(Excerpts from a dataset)
____________
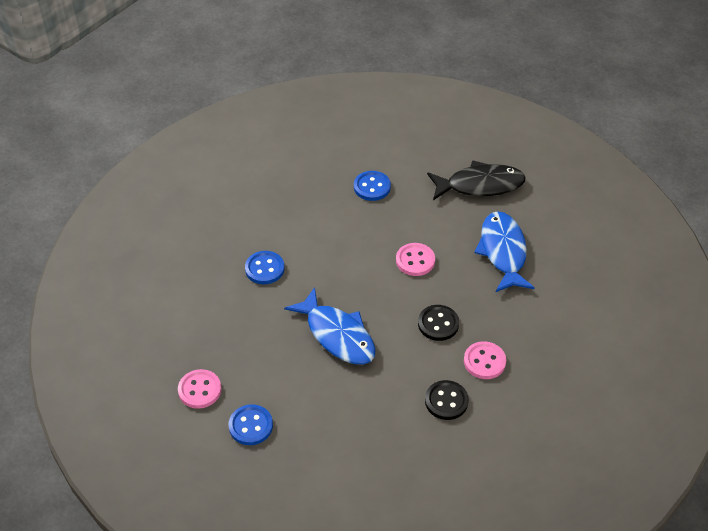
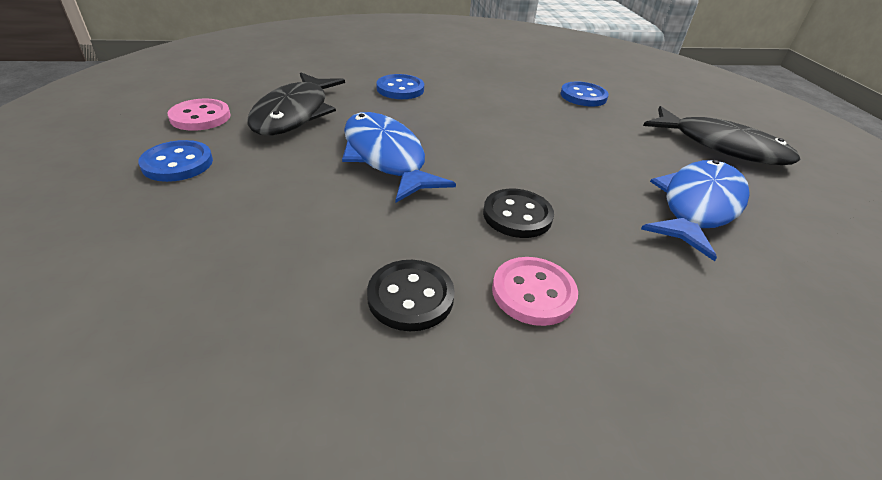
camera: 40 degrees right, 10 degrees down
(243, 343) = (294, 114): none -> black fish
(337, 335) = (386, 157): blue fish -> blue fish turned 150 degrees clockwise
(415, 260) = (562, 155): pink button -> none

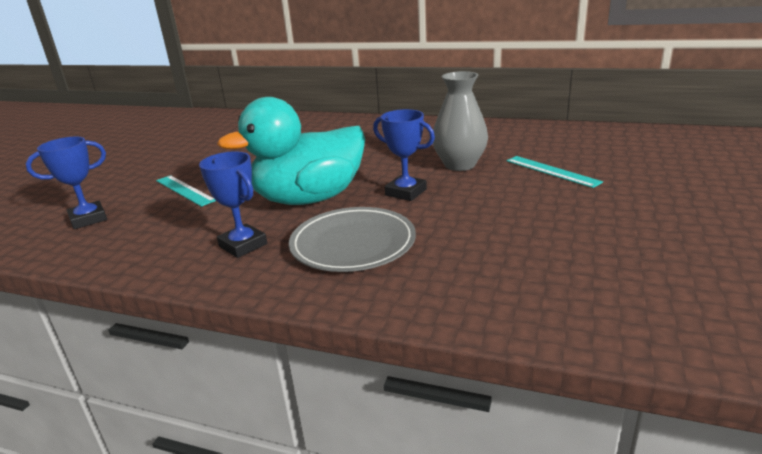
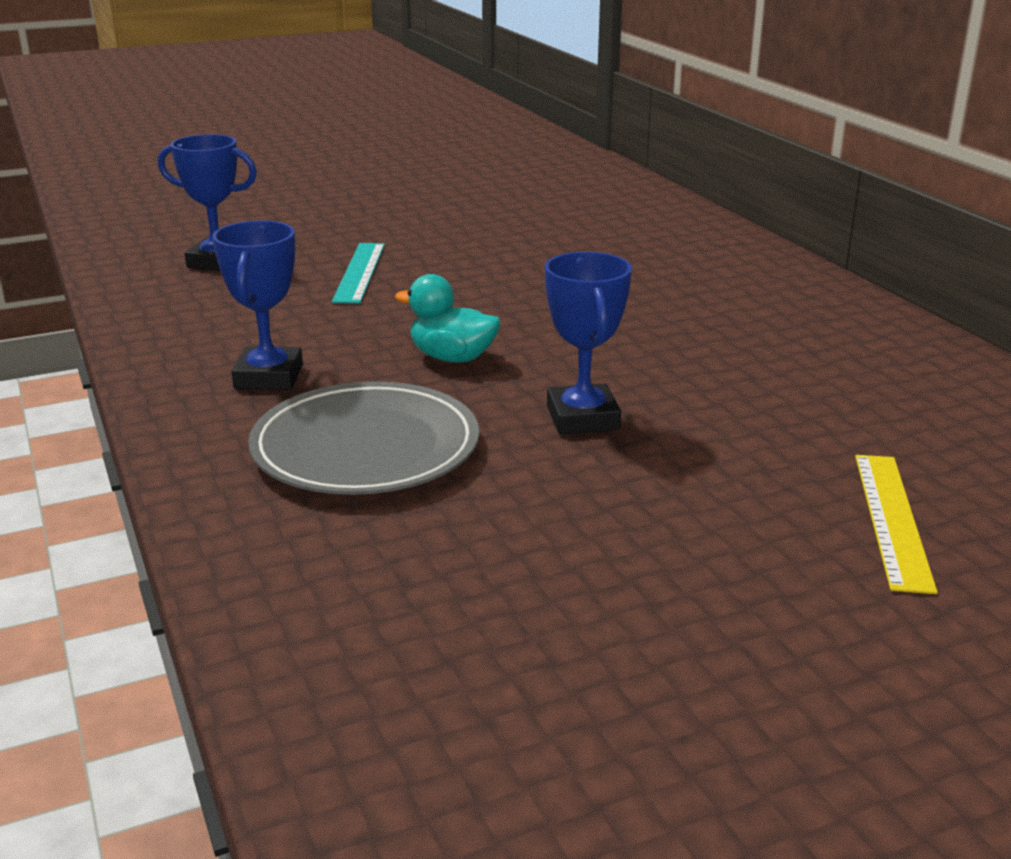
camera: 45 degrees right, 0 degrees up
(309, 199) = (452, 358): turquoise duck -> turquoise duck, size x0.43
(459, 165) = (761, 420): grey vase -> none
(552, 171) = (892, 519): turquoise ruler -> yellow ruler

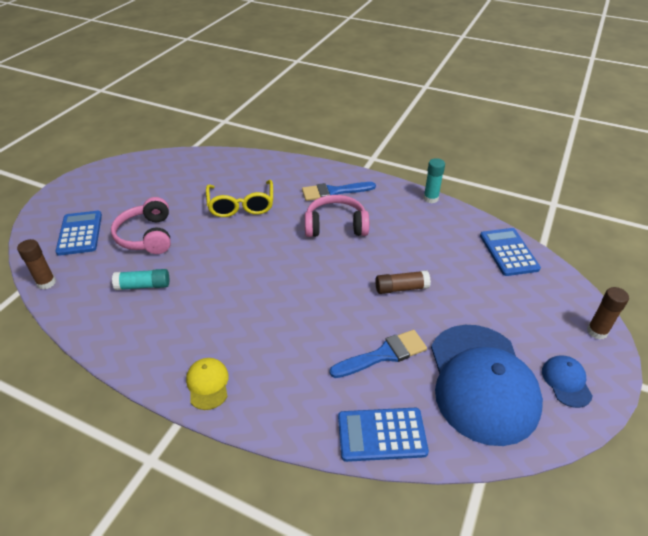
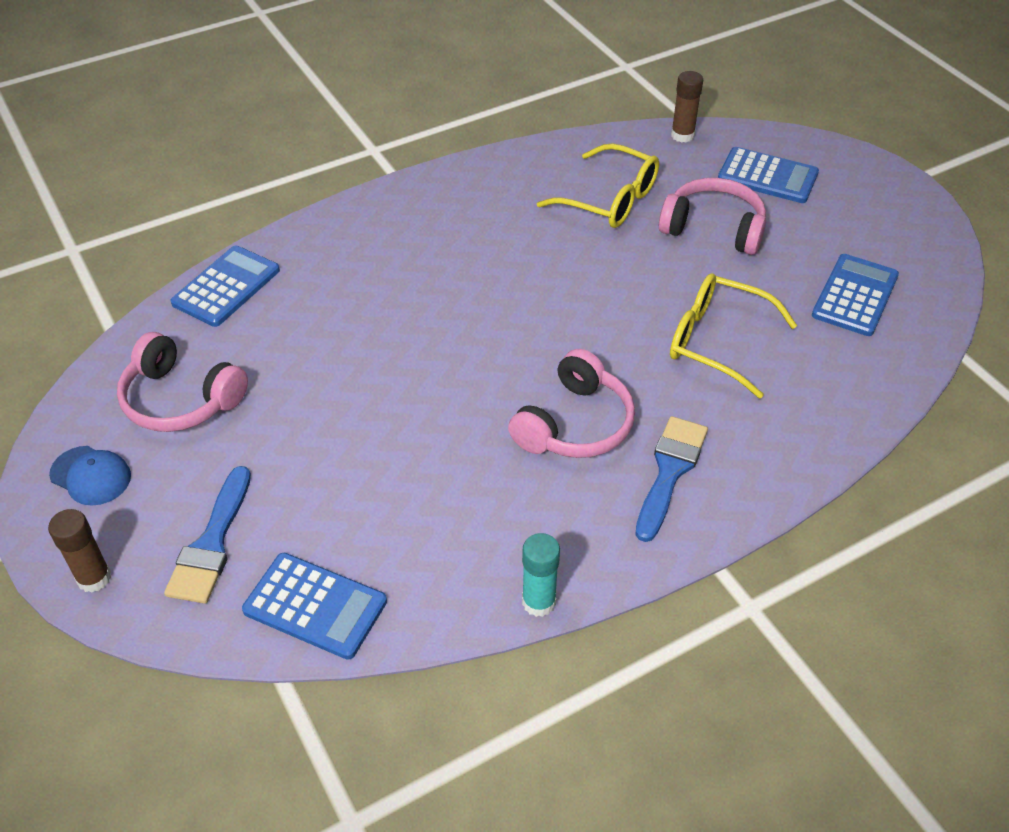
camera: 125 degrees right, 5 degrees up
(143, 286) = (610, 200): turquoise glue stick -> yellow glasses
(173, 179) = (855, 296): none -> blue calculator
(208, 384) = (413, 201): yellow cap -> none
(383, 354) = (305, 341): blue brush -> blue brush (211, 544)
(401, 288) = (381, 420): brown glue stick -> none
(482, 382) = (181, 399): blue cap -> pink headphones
____________
▶ [How to complete this task]
No picture is to be printed. Output exactly the lines above from the line containing "(337, 335) = (386, 157): blue" through the line containing "(309, 199) = (452, 358): turquoise".

▶ [Completed task]
(337, 335) = (386, 157): blue fish -> blue fish turned 150 degrees clockwise
(415, 260) = (562, 155): pink button -> none

camera: 45 degrees right, 0 degrees up
(309, 199) = (452, 358): turquoise duck -> turquoise duck, size x0.43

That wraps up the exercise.